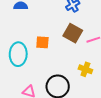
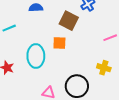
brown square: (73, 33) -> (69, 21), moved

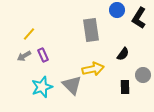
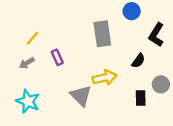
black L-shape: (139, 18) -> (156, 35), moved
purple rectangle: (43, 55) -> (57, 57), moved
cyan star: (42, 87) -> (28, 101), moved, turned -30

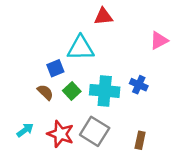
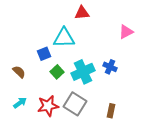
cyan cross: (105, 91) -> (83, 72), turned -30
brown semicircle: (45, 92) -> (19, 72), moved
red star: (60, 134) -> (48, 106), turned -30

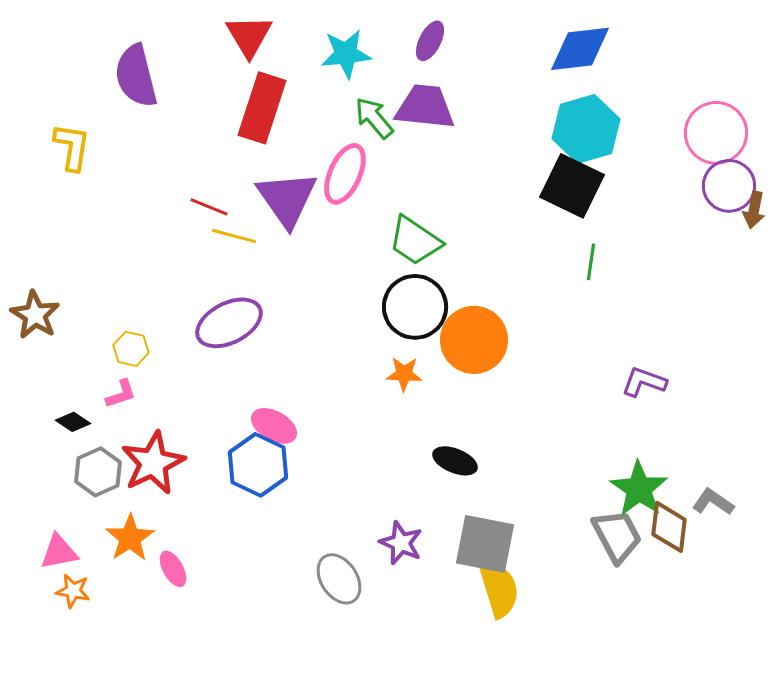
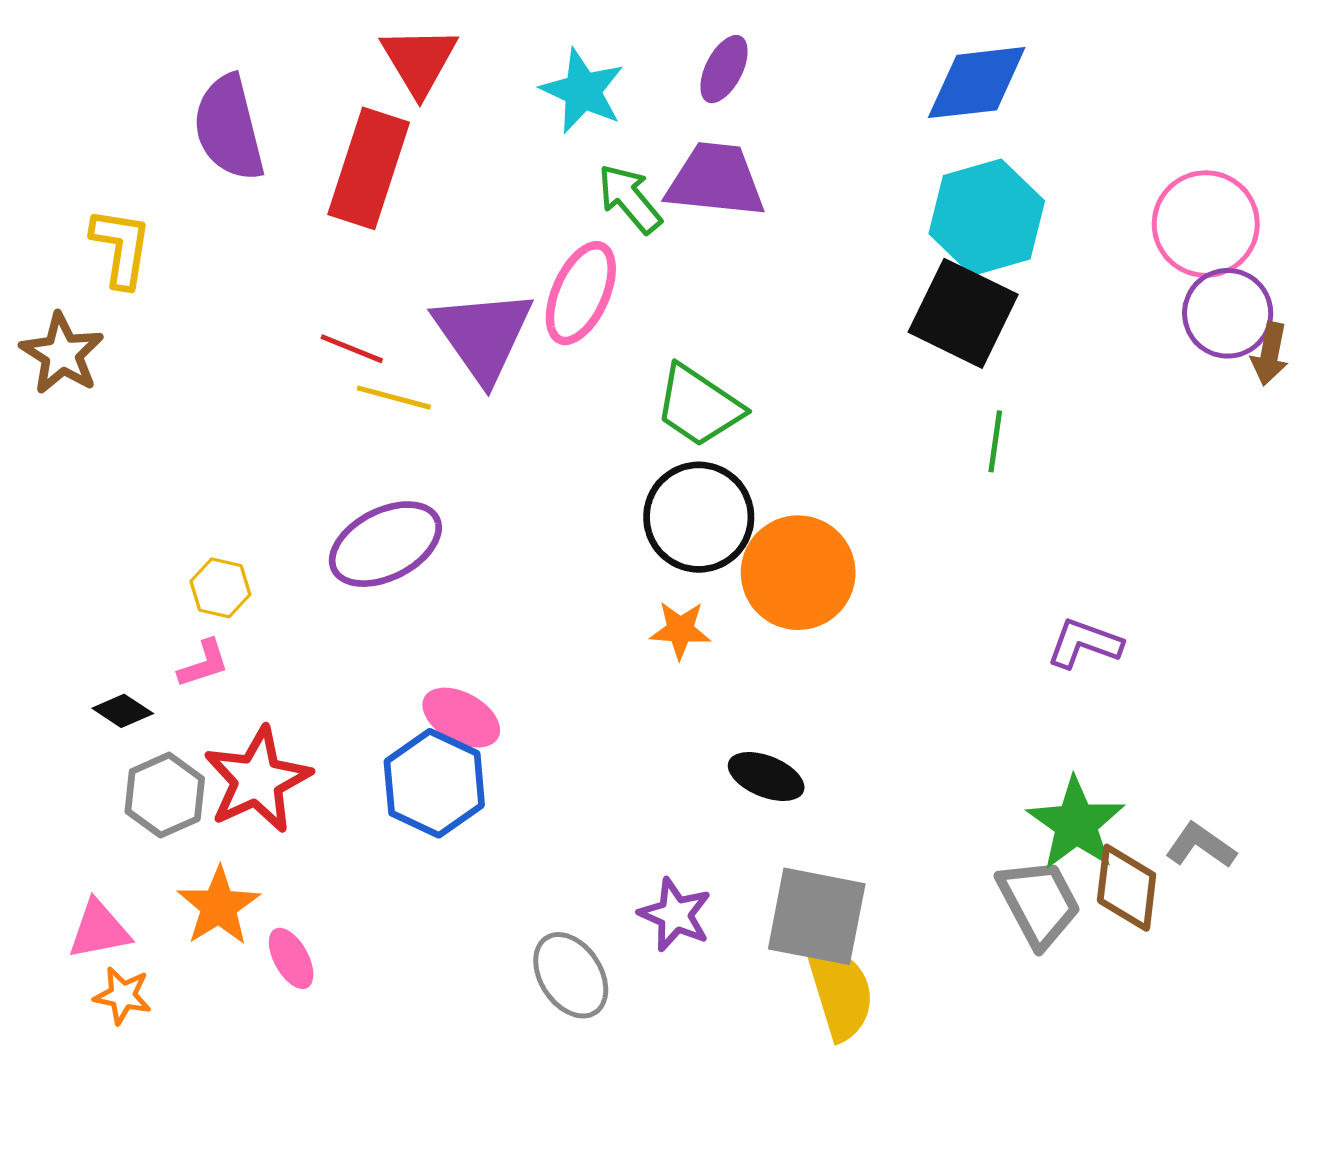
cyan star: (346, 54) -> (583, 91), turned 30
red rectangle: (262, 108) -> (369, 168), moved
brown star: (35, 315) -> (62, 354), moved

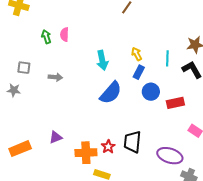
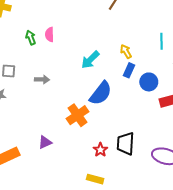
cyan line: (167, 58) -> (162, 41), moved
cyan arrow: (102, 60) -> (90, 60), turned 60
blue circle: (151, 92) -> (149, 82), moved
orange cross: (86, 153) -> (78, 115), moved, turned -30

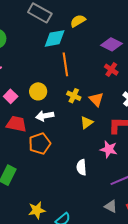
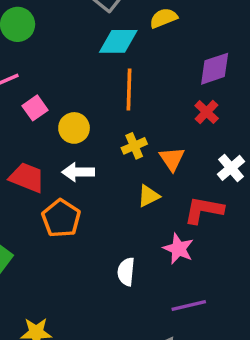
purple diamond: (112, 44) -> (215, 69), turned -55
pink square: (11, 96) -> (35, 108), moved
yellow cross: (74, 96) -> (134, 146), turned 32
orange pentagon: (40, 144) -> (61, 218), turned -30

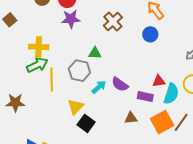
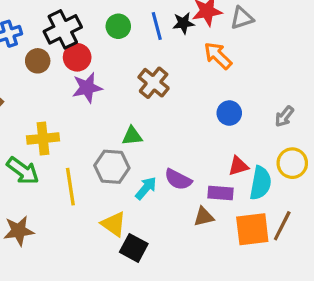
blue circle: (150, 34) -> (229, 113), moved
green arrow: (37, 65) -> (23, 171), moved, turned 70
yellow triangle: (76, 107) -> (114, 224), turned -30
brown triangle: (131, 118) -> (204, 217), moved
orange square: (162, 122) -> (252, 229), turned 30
- - - -
■ EXERCISE OBJECTIVE:
Everything from the line containing "purple diamond: (112, 44)" through the last line of the records above is to be reproduced exactly, except the pictures.

■ RESPONSE FOR THIS EXERCISE:
purple diamond: (112, 44) -> (215, 69), turned -55
pink square: (11, 96) -> (35, 108), moved
yellow cross: (74, 96) -> (134, 146), turned 32
orange pentagon: (40, 144) -> (61, 218), turned -30

blue circle: (150, 34) -> (229, 113), moved
green arrow: (37, 65) -> (23, 171), moved, turned 70
yellow triangle: (76, 107) -> (114, 224), turned -30
brown triangle: (131, 118) -> (204, 217), moved
orange square: (162, 122) -> (252, 229), turned 30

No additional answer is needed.